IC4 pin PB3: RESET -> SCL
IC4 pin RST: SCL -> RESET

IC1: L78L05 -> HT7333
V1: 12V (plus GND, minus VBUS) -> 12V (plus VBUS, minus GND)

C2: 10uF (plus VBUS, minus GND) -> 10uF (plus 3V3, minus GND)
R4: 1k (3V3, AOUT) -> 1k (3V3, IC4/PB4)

------------

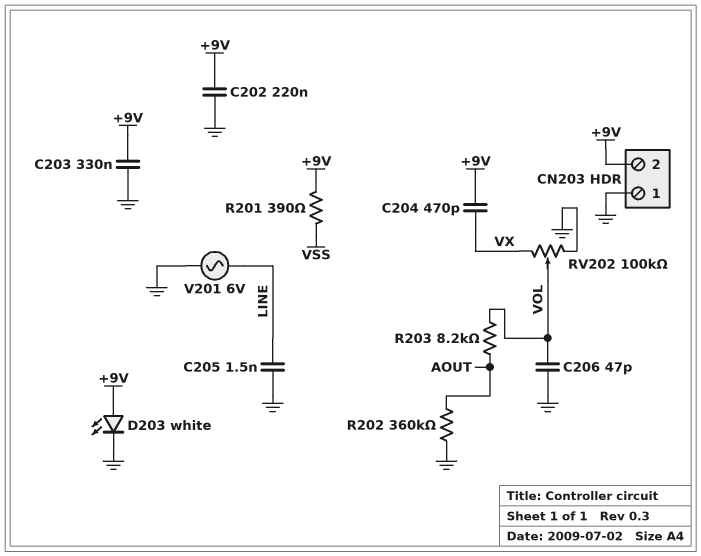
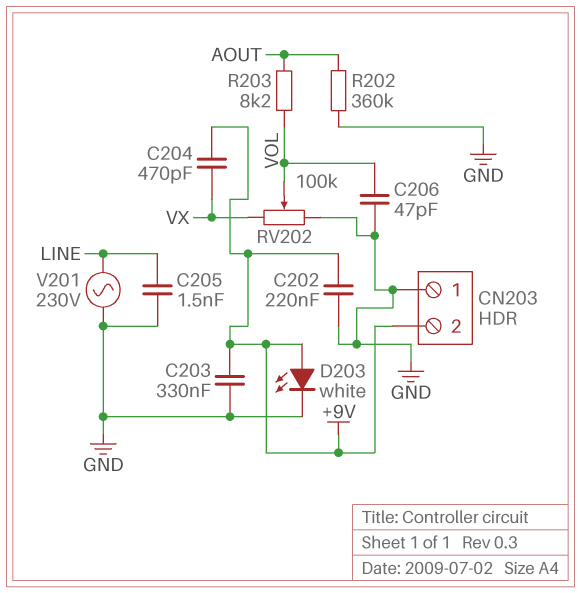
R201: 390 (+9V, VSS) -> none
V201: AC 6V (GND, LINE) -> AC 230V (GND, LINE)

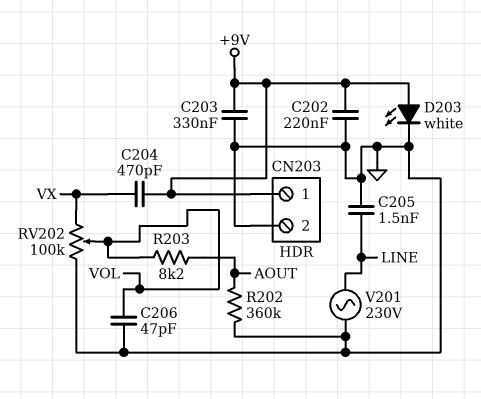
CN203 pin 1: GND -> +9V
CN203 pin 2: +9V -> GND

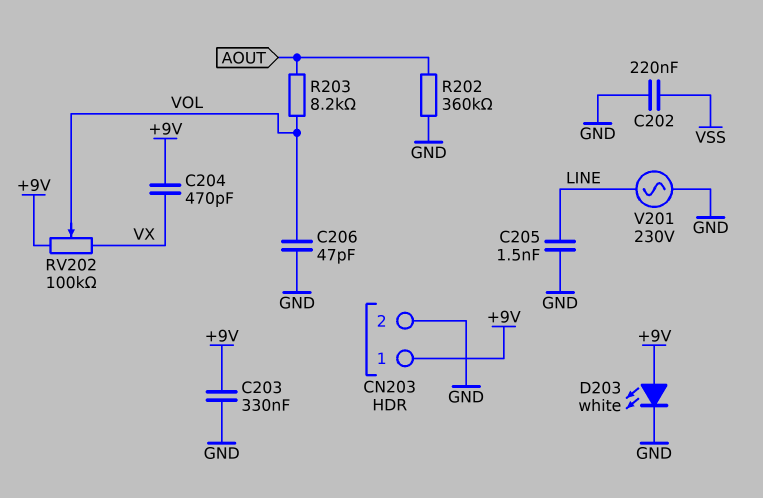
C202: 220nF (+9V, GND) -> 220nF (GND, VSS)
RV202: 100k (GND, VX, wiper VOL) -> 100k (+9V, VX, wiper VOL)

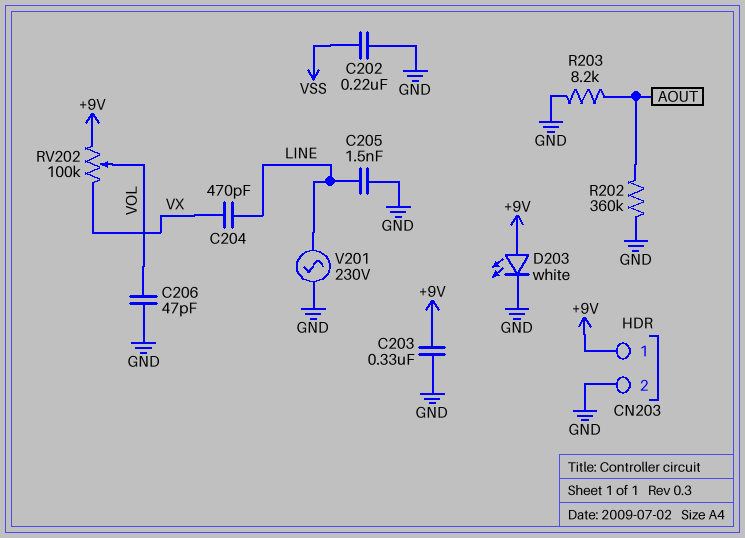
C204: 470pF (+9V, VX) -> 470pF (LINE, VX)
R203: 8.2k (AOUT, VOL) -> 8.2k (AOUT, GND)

------------

(The task) The stretch to restate runs from the line above containing "CN203 pin 1: GND -> +9V" through the line containing "R203: 8.2k (AOUT, VOL) -> 8.2k (AOUT, GND)". Copy it word for word, ends included, without pictures.

(Answer for this exercise)
CN203 pin 1: GND -> +9V
CN203 pin 2: +9V -> GND

C202: 220nF (+9V, GND) -> 220nF (GND, VSS)
RV202: 100k (GND, VX, wiper VOL) -> 100k (+9V, VX, wiper VOL)

C204: 470pF (+9V, VX) -> 470pF (LINE, VX)
R203: 8.2k (AOUT, VOL) -> 8.2k (AOUT, GND)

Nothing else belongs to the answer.